What to produce :: Here the answer must be the exact run of lines from the line holding "(324, 433) = (390, 286): grey" to the end of the material below, and nothing else.

*** Block opens ***

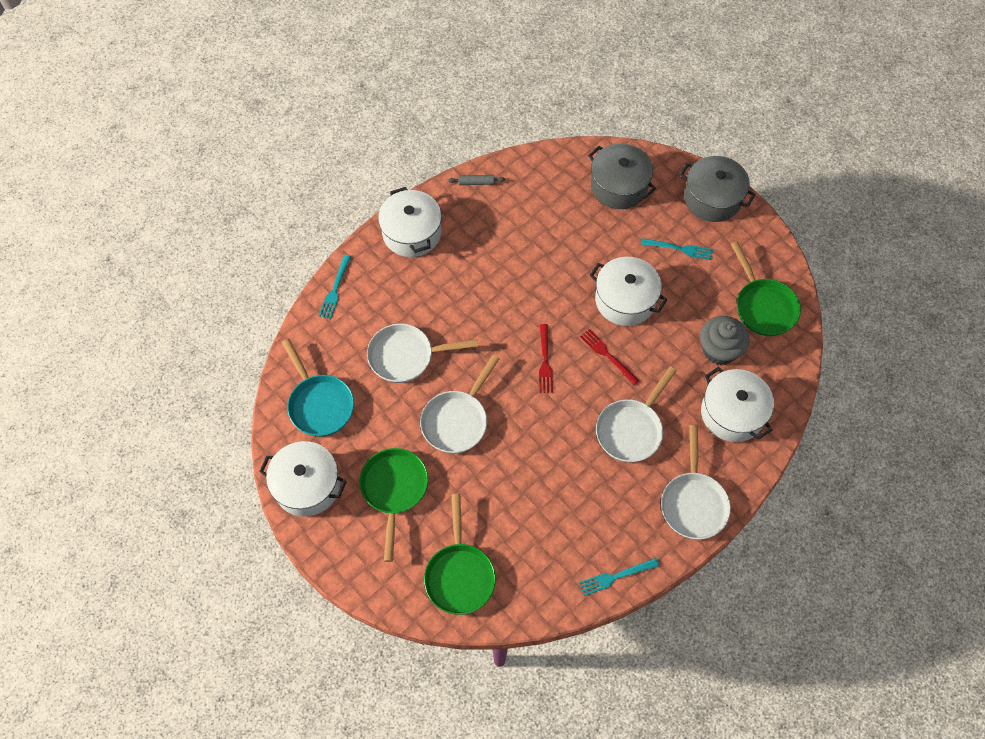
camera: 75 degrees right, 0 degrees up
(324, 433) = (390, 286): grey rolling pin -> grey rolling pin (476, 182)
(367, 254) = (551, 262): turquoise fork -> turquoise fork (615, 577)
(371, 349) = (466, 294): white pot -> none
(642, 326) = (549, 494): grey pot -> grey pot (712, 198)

*** Block closes ***

Solution for this task ::
(324, 433) = (390, 286): grey rolling pin -> grey rolling pin (476, 182)
(367, 254) = (551, 262): turquoise fork -> turquoise fork (615, 577)
(371, 349) = (466, 294): white pot -> none
(642, 326) = (549, 494): grey pot -> grey pot (712, 198)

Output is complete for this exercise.